- Data for analysis:
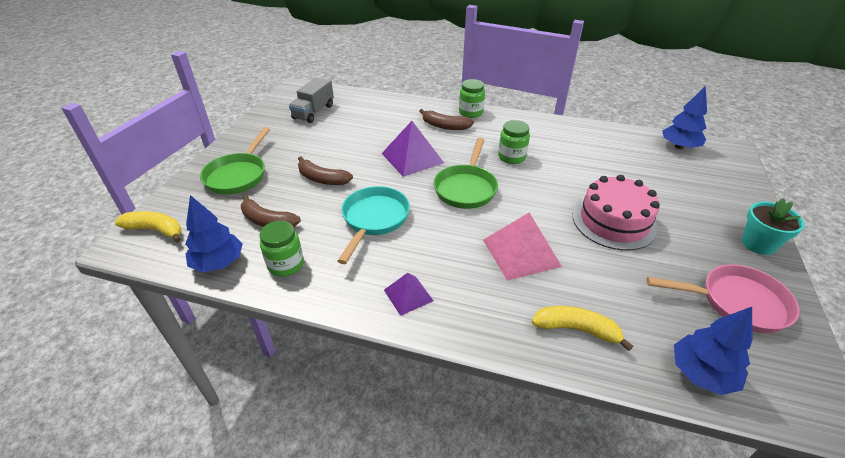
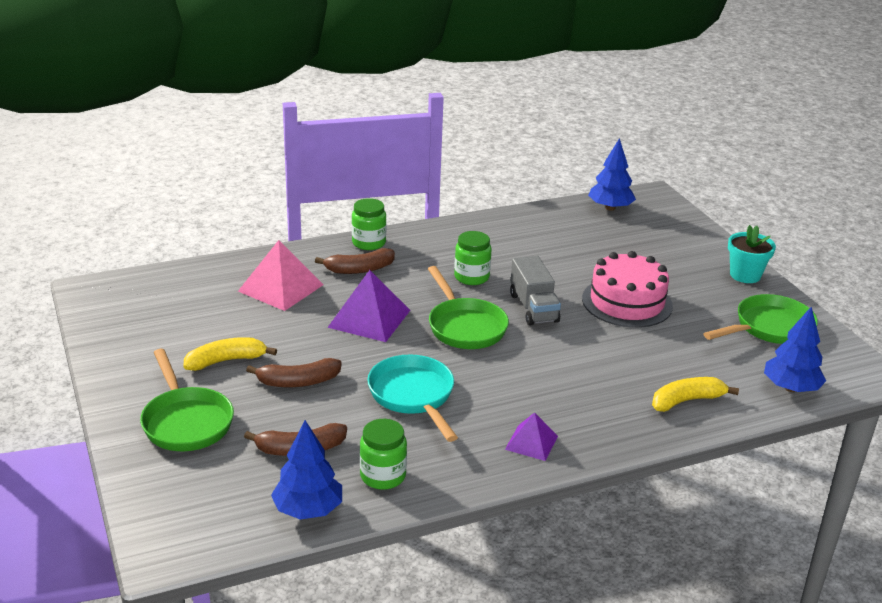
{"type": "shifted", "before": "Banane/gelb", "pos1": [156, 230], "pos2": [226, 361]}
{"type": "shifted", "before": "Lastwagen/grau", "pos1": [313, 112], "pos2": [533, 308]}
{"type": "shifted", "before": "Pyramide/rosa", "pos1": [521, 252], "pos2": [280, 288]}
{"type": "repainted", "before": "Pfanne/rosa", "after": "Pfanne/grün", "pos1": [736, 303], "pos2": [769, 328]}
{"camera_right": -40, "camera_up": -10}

- What this task involves: Repeat the data in full, exactly as it stands, but drop every picture.

- Answer to the exercise:
{"type": "shifted", "before": "Banane/gelb", "pos1": [156, 230], "pos2": [226, 361]}
{"type": "shifted", "before": "Lastwagen/grau", "pos1": [313, 112], "pos2": [533, 308]}
{"type": "shifted", "before": "Pyramide/rosa", "pos1": [521, 252], "pos2": [280, 288]}
{"type": "repainted", "before": "Pfanne/rosa", "after": "Pfanne/grün", "pos1": [736, 303], "pos2": [769, 328]}
{"camera_right": -40, "camera_up": -10}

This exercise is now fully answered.